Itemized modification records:
+--

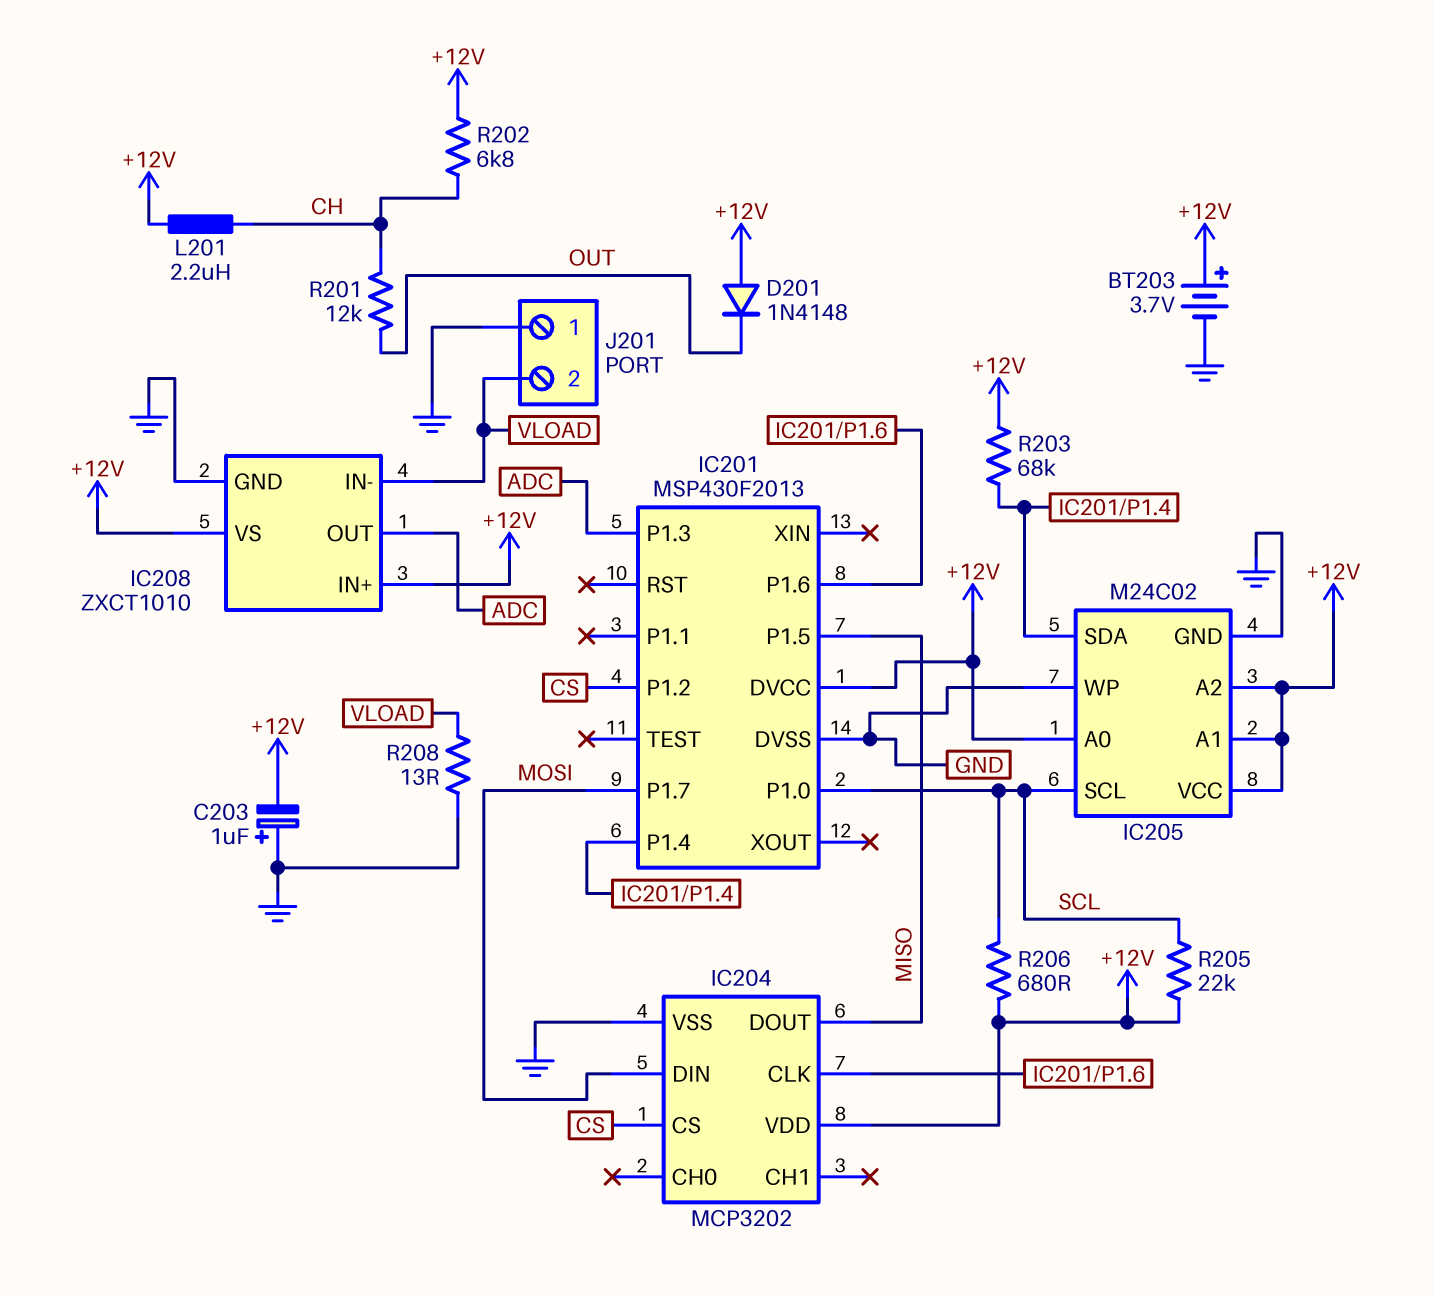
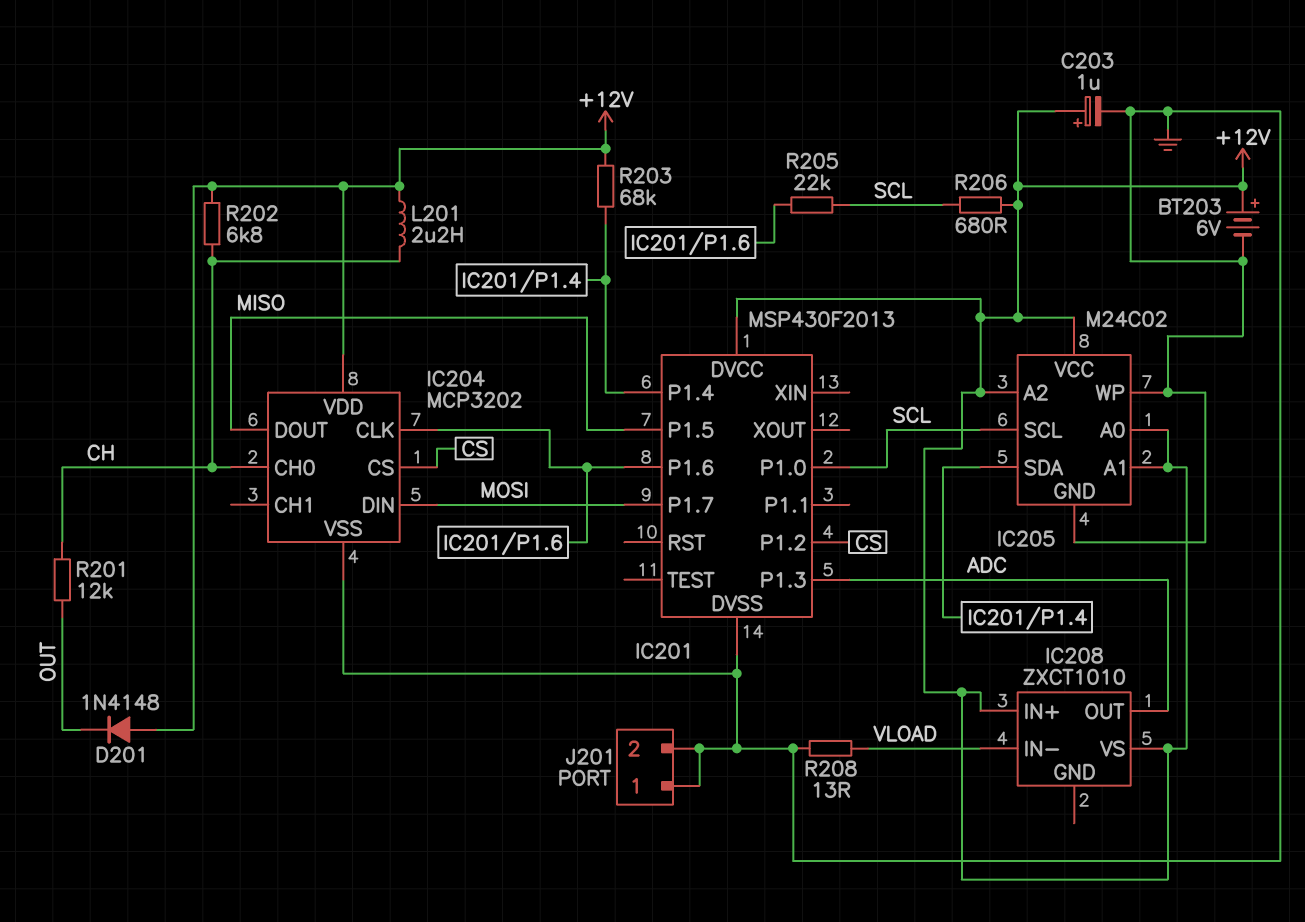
BT203: 3.7V (plus +12V, minus GND) -> 6V (plus +12V, minus GND)
C203: 1uF (plus GND, minus +12V) -> 1uF (plus +12V, minus GND)
IC204 pin CH0: none -> CH
IC208 pin GND: GND -> none
J201 pin 2: VLOAD -> GND
R205: 22k (+12V, SCL) -> 22k (IC201/P1.6, SCL)

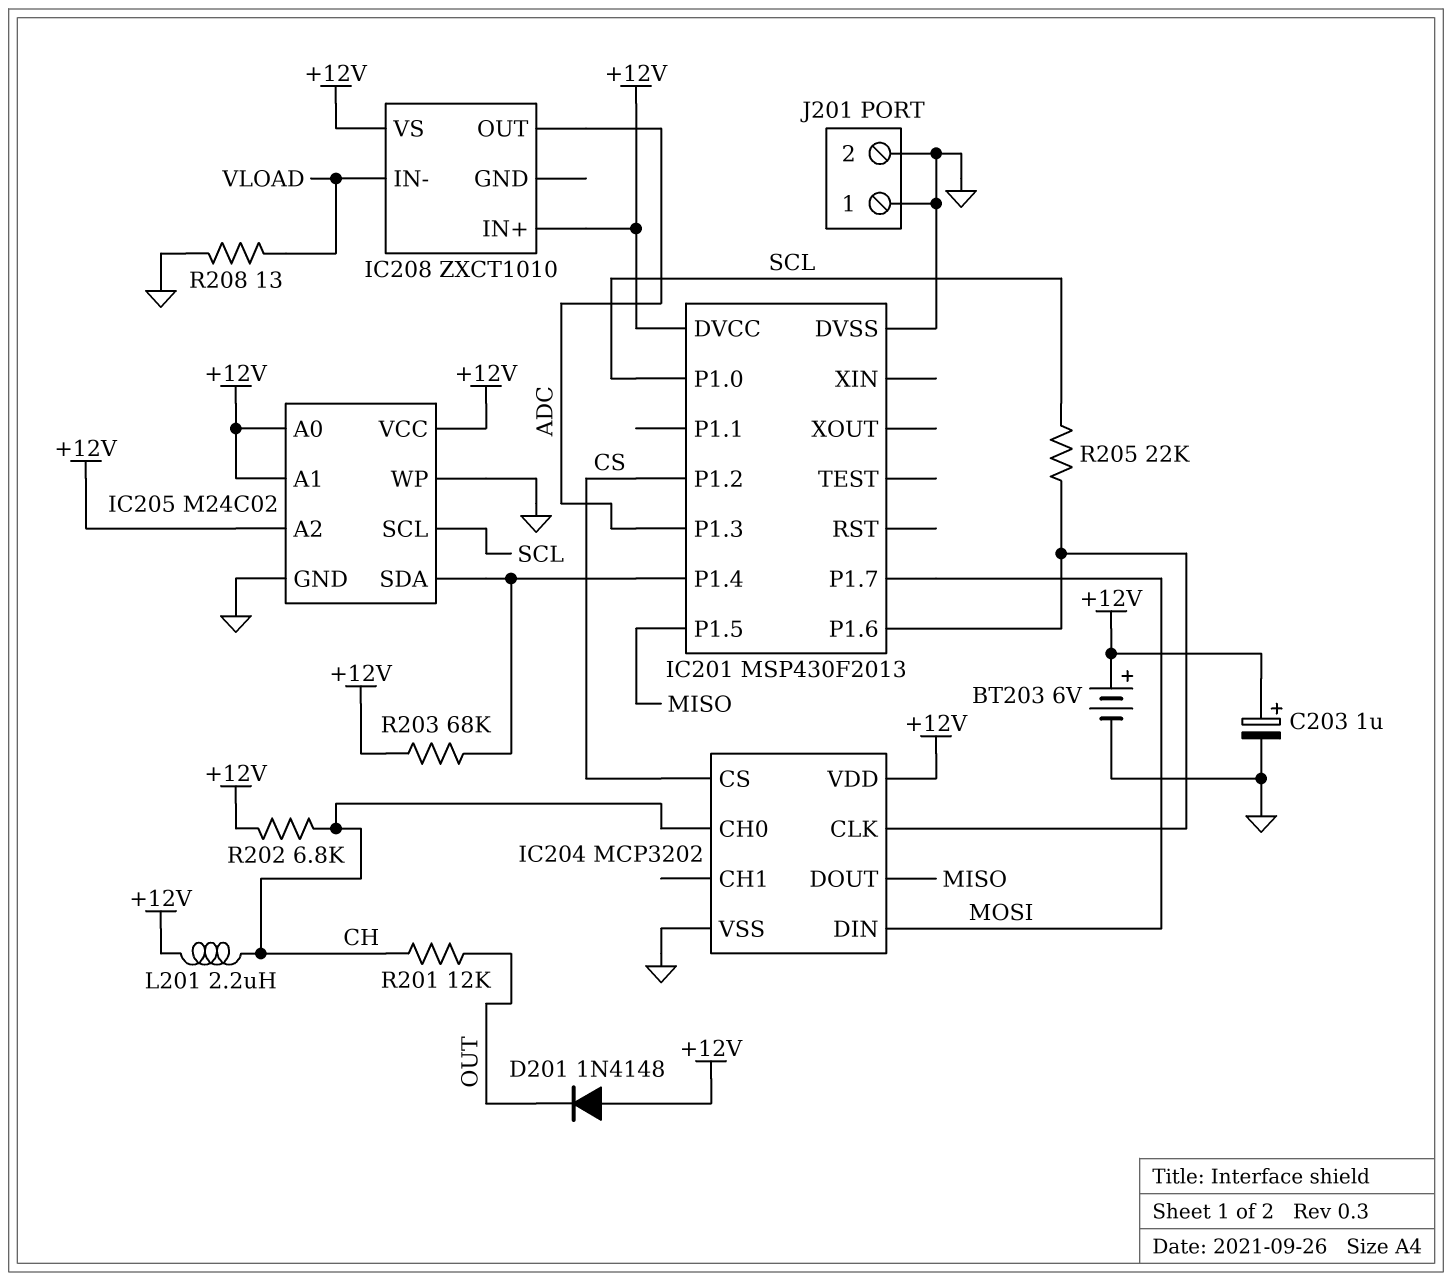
R206: 680 (+12V, SCL) -> none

+--

▸ **Description of the task**
Set the pictures aside and transcribe the data above exactly.

▸ **Expected answer**
BT203: 3.7V (plus +12V, minus GND) -> 6V (plus +12V, minus GND)
C203: 1uF (plus GND, minus +12V) -> 1uF (plus +12V, minus GND)
IC204 pin CH0: none -> CH
IC208 pin GND: GND -> none
J201 pin 2: VLOAD -> GND
R205: 22k (+12V, SCL) -> 22k (IC201/P1.6, SCL)

R206: 680 (+12V, SCL) -> none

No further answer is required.